* _PROBLEM TO WORK ON_
Reproduce the listing exactly, with no pictures in your copy.

* _DATA IN THIS EXERCISE_

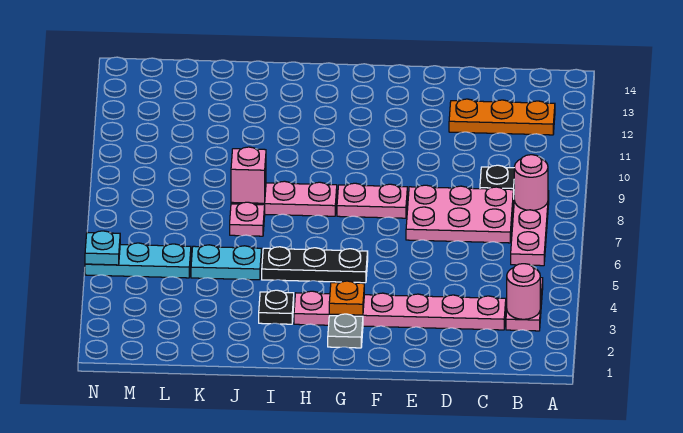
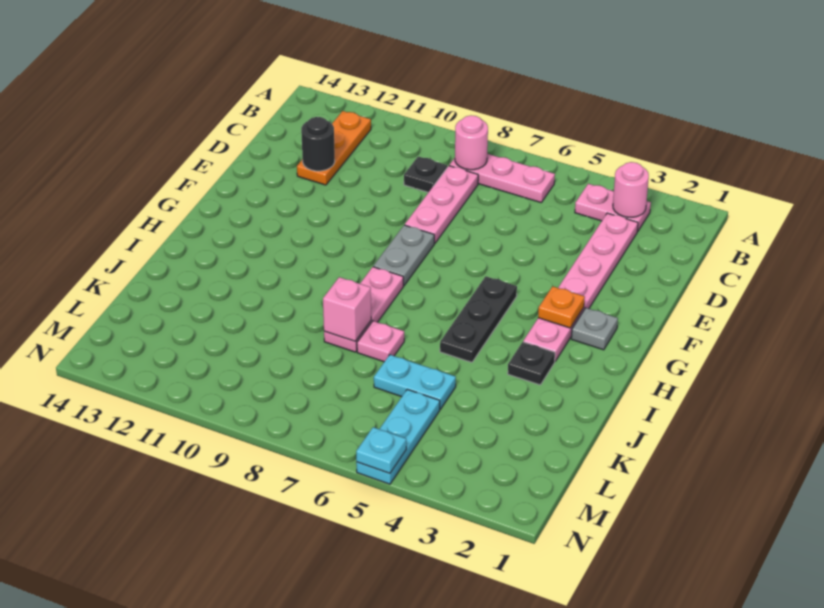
pink plate C7:E8 level 1 -> pink plate C8:E8 level 1
none -> black round brick D12 level 2
pink plate F8:G8 level 1 -> grey plate F8:G8 level 1
cyan plate J5:K5 level 1 -> cyan plate K5:K6 level 1

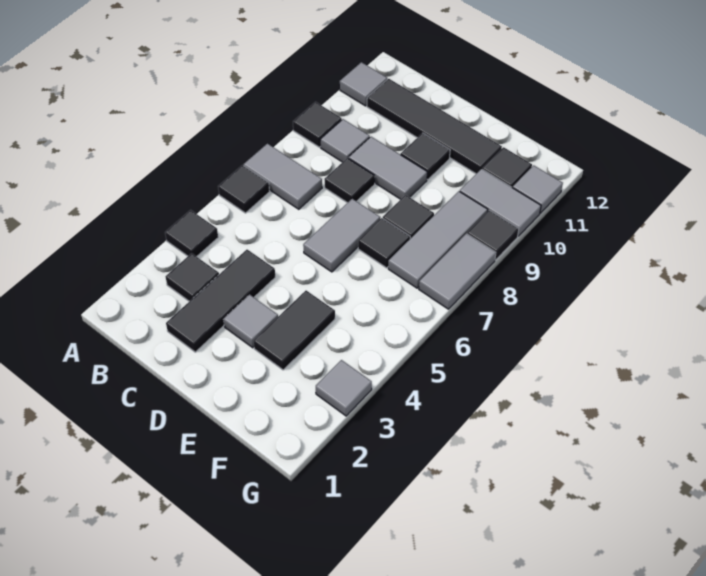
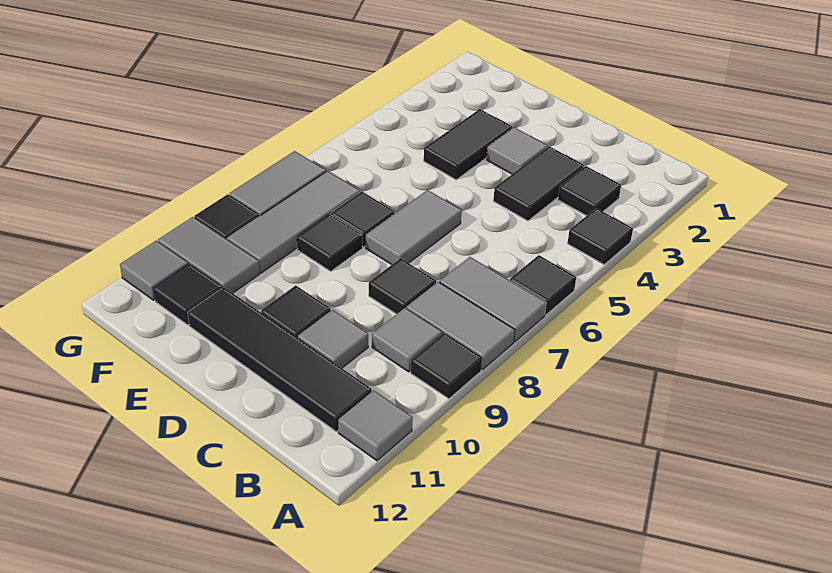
black tile C2:C4 level 1 -> black tile C3:C4 level 1
grey tile C9:D9 level 1 -> grey tile A8:B8 level 1
grey tile G3 level 1 -> grey tile C10 level 1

* _RESPONSE FOR THIS EXERCISE_
pink plate C7:E8 level 1 -> pink plate C8:E8 level 1
none -> black round brick D12 level 2
pink plate F8:G8 level 1 -> grey plate F8:G8 level 1
cyan plate J5:K5 level 1 -> cyan plate K5:K6 level 1

black tile C2:C4 level 1 -> black tile C3:C4 level 1
grey tile C9:D9 level 1 -> grey tile A8:B8 level 1
grey tile G3 level 1 -> grey tile C10 level 1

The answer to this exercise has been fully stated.